#### Your goal
Copy the entries without a single change. Pictures should be dropped.

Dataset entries
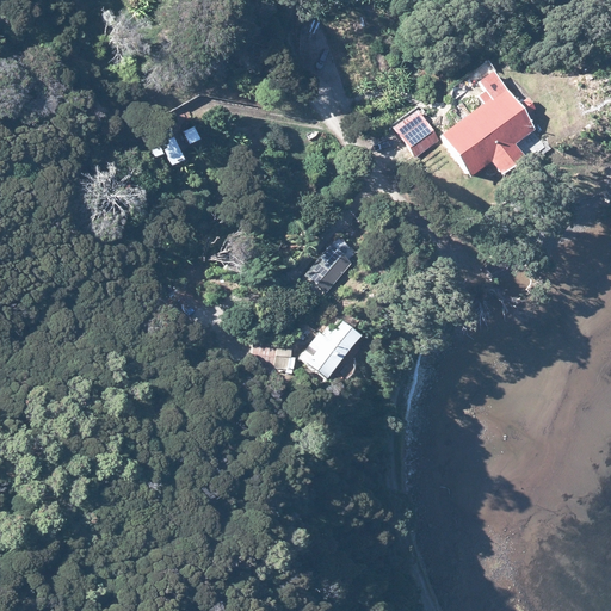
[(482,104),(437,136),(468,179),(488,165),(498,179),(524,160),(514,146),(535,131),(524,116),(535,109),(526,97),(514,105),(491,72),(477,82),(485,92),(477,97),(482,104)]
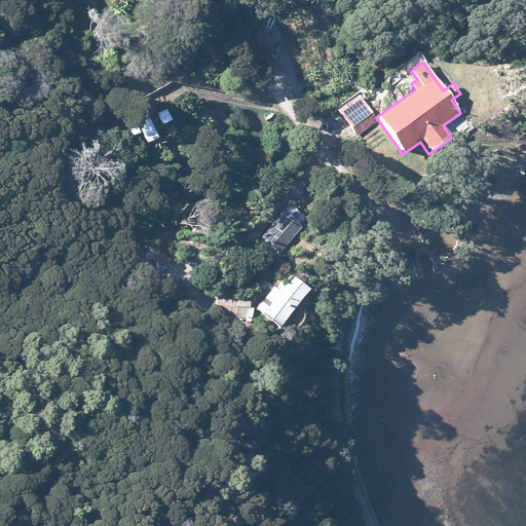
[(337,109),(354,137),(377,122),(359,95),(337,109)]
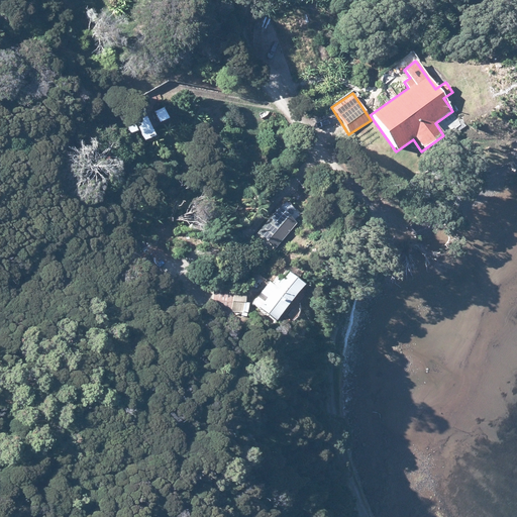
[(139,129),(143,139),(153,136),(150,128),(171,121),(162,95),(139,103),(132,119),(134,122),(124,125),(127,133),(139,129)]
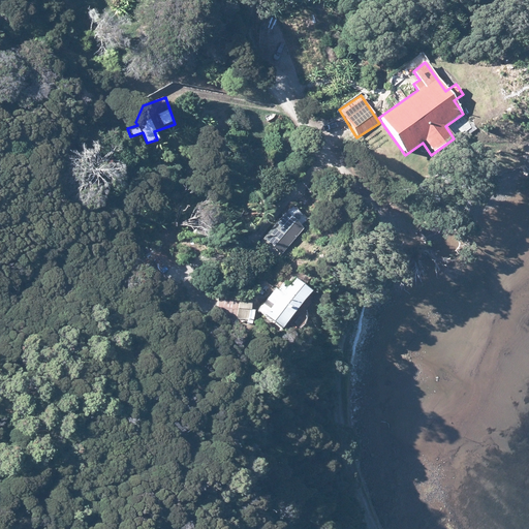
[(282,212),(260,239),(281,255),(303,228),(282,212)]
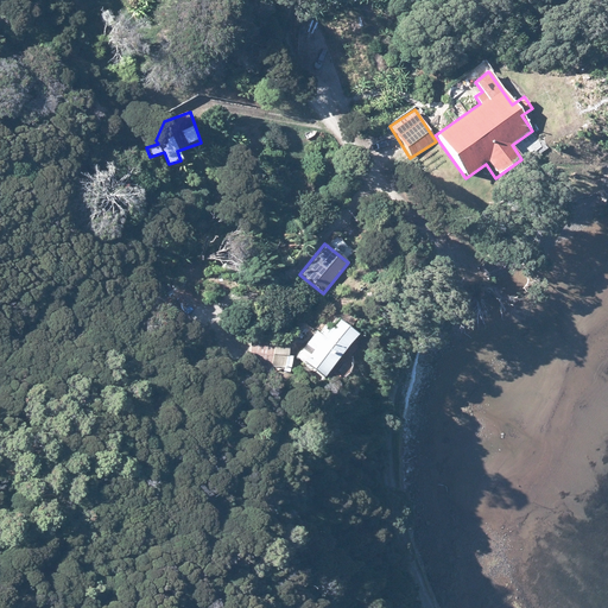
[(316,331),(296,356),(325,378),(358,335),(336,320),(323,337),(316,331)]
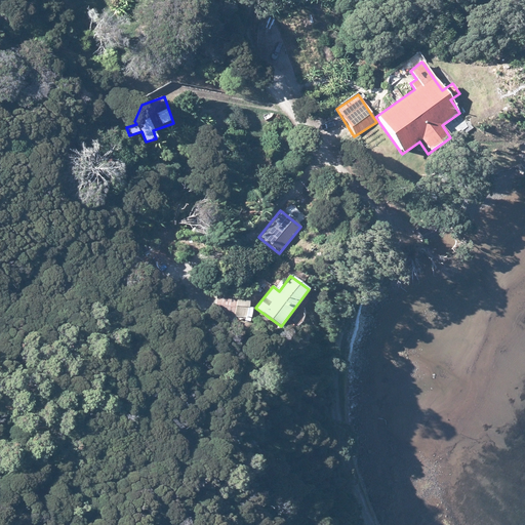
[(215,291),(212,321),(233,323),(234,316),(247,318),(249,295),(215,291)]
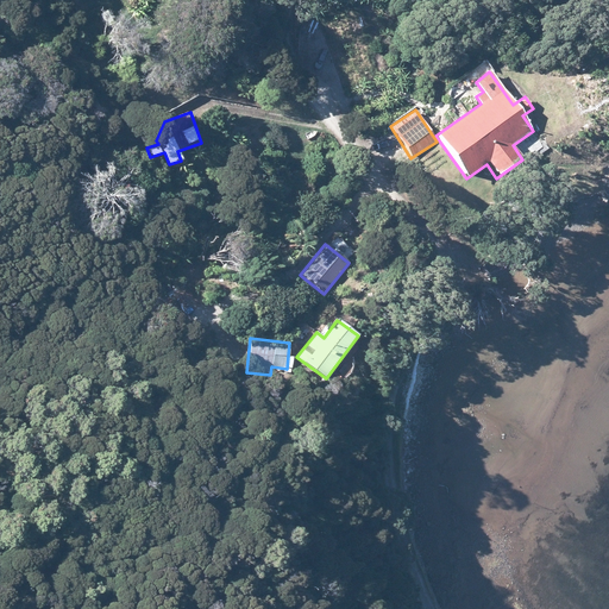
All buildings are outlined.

#### Solution to the problem
[(482,104),(437,136),(468,179),(488,165),(498,179),(524,160),(514,146),(535,131),(524,116),(535,109),(526,97),(514,105),(491,72),(477,82),(485,92),(477,97),(482,104)]
[(337,109),(354,137),(377,122),(359,95),(337,109)]
[(139,129),(143,139),(153,136),(150,128),(171,121),(162,95),(139,103),(132,119),(134,122),(124,125),(127,133),(139,129)]
[(282,212),(260,239),(281,255),(303,228),(282,212)]
[(316,331),(296,356),(325,378),(358,335),(336,320),(323,337),(316,331)]
[(215,291),(212,321),(233,323),(234,316),(247,318),(249,295),(215,291)]
All buildings are outlined.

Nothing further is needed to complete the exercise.